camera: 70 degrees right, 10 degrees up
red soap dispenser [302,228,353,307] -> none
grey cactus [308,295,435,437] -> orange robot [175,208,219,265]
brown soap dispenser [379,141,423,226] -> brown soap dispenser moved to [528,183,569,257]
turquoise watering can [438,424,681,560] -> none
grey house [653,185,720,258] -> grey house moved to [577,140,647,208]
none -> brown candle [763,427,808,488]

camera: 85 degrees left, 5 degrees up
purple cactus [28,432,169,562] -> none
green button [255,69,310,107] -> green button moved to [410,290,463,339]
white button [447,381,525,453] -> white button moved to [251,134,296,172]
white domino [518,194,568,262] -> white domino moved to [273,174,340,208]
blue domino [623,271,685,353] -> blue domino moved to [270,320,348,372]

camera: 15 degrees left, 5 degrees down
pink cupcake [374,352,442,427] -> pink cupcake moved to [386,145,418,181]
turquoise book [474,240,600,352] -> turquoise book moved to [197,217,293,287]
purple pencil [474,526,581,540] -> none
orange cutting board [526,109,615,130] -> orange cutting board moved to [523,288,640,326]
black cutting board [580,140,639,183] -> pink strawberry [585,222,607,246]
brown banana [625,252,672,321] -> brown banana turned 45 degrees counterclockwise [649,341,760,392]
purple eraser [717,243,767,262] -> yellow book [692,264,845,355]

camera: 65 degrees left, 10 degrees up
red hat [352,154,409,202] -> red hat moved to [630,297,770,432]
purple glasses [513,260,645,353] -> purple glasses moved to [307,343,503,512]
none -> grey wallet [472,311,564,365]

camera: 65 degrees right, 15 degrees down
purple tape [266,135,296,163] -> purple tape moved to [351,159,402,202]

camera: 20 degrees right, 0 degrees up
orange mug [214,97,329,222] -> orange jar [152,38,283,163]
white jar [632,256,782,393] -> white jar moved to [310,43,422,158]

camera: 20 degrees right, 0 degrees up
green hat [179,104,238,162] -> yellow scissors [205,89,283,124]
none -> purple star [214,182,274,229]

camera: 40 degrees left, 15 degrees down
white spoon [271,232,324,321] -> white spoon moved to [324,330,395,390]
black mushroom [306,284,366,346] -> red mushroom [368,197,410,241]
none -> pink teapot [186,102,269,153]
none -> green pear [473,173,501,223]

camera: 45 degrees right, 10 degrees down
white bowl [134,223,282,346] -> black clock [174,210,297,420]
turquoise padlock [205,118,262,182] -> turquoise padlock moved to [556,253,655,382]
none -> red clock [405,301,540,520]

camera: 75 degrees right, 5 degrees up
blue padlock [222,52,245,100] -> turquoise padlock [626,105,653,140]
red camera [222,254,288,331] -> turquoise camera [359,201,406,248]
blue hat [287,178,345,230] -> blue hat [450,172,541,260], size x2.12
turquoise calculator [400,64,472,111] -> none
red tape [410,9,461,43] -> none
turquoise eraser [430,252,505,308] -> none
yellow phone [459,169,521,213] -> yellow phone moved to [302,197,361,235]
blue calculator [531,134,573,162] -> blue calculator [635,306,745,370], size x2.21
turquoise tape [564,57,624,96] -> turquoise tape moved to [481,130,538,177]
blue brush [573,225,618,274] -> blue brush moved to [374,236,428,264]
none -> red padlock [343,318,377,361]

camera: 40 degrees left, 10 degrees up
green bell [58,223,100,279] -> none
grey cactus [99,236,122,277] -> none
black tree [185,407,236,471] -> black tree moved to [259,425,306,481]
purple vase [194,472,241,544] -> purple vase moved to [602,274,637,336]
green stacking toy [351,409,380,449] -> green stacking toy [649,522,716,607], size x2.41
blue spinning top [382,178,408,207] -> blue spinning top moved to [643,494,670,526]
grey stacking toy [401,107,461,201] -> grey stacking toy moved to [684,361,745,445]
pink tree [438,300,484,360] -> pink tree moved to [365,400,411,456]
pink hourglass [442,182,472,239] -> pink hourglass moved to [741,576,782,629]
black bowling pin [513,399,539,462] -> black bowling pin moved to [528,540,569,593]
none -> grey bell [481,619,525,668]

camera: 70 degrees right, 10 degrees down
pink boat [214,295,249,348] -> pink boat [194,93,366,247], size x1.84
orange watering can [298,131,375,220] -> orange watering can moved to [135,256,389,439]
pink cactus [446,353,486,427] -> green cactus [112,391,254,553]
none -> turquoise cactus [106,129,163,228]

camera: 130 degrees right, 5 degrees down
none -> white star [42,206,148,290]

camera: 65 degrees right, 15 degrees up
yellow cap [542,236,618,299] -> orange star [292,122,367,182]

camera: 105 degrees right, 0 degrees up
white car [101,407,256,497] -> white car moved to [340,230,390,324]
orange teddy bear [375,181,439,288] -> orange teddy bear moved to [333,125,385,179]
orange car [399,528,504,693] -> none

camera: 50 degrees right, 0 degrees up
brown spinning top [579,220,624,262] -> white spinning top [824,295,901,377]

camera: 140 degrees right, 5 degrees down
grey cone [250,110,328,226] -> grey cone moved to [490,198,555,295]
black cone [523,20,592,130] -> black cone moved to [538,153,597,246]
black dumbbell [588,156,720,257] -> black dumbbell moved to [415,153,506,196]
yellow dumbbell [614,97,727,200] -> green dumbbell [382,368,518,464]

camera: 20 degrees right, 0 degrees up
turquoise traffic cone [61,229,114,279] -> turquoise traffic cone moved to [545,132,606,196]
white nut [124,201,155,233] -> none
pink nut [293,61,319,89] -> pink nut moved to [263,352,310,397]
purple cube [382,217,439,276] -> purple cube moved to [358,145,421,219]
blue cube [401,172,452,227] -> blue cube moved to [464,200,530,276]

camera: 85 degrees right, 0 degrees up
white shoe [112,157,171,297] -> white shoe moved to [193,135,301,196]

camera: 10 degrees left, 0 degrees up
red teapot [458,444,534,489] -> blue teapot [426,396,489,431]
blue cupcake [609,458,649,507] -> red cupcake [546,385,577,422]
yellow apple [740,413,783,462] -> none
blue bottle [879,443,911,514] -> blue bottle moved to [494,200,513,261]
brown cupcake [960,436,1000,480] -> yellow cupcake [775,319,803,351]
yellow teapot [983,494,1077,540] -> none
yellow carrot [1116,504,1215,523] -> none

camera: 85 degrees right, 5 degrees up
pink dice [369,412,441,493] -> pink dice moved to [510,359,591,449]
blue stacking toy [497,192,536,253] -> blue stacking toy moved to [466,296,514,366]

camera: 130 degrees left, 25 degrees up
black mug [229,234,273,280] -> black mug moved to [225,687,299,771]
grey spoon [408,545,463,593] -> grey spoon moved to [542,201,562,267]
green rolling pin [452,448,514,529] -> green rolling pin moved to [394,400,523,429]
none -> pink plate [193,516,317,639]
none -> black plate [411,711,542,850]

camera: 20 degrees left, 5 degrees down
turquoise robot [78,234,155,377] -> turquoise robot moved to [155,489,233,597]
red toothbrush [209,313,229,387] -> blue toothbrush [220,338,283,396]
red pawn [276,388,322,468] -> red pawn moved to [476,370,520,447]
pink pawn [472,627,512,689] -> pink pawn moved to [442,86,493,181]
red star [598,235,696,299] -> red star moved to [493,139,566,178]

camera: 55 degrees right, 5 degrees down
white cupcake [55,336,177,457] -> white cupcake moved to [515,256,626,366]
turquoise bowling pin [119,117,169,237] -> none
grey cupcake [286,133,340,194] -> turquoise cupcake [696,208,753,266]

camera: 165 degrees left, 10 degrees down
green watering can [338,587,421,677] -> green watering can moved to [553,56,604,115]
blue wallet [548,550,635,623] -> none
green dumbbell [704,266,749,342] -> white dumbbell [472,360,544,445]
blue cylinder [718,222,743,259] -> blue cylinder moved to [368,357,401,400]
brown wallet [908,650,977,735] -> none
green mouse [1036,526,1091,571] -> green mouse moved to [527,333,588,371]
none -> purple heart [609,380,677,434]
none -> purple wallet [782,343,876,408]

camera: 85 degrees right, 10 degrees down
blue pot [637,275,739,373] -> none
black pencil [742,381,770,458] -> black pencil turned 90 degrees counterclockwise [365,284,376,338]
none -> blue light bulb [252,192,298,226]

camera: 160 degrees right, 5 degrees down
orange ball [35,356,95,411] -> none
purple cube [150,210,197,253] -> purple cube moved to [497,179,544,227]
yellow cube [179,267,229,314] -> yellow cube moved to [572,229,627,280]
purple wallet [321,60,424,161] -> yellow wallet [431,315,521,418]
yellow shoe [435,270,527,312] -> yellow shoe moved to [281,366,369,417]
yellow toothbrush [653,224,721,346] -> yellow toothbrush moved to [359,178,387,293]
+ + + + +
▶ **Exercise goal**: Repeat every line of the data word for word until you have repeated the line that contains "brown soap dispenser [379,141,423,226]", which is the last one to include.

▶ **Task result**:
camera: 70 degrees right, 10 degrees up
red soap dispenser [302,228,353,307] -> none
grey cactus [308,295,435,437] -> orange robot [175,208,219,265]
brown soap dispenser [379,141,423,226] -> brown soap dispenser moved to [528,183,569,257]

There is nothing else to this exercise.